> [EXERCISE REQUIREMENTS]
Return each of the entries below precisely, with no pictures in the result.

> [INFORMATION SHOWN]
........

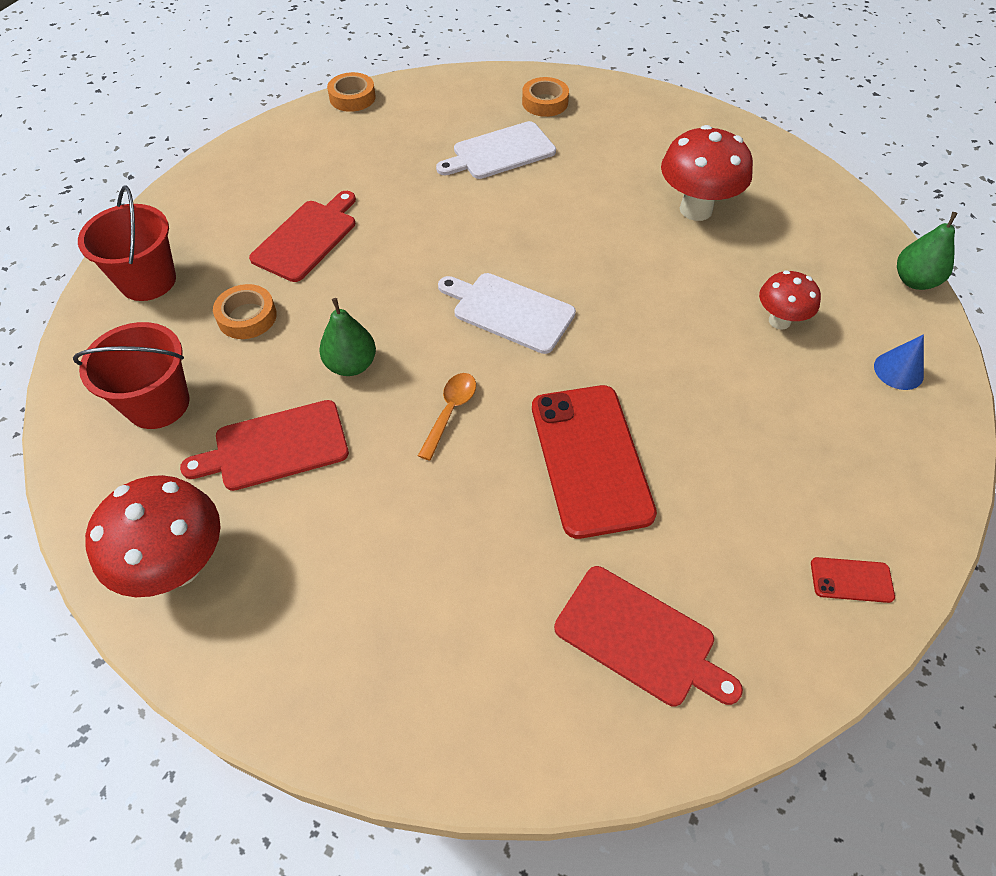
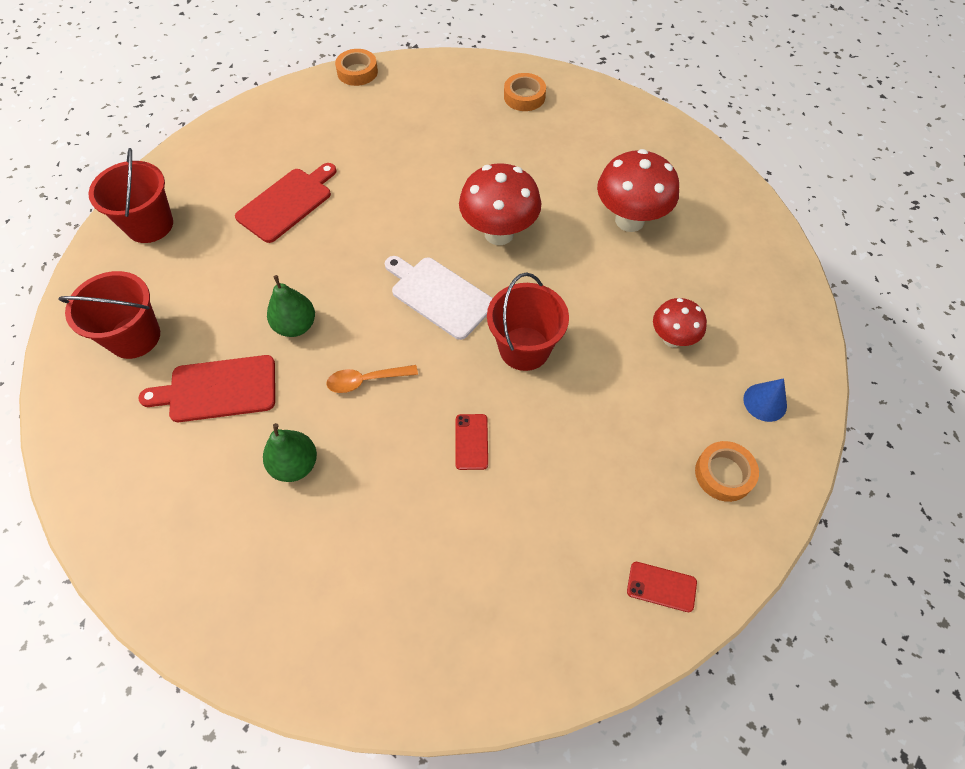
camera: 10 degrees right, 5 degrees up
(179, 566) = (121, 479): red mushroom -> red mushroom (499, 233)
(247, 317) = (221, 269): orange tape -> orange tape (724, 474)
(450, 412) = (366, 380): orange spoon -> orange spoon turned 135 degrees counterclockwise
(500, 152) = (471, 141): white cutting board -> none
(591, 459) = (471, 441): red phone -> red phone, size x0.42
(621, 353) = (524, 348): none -> red bucket
(640, 638) = (468, 605): red cutting board -> none
(914, 281) = (808, 318): green pear -> green pear (295, 465)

........

> [OUTPUT]
camera: 10 degrees right, 5 degrees up
(179, 566) = (121, 479): red mushroom -> red mushroom (499, 233)
(247, 317) = (221, 269): orange tape -> orange tape (724, 474)
(450, 412) = (366, 380): orange spoon -> orange spoon turned 135 degrees counterclockwise
(500, 152) = (471, 141): white cutting board -> none
(591, 459) = (471, 441): red phone -> red phone, size x0.42
(621, 353) = (524, 348): none -> red bucket
(640, 638) = (468, 605): red cutting board -> none
(914, 281) = (808, 318): green pear -> green pear (295, 465)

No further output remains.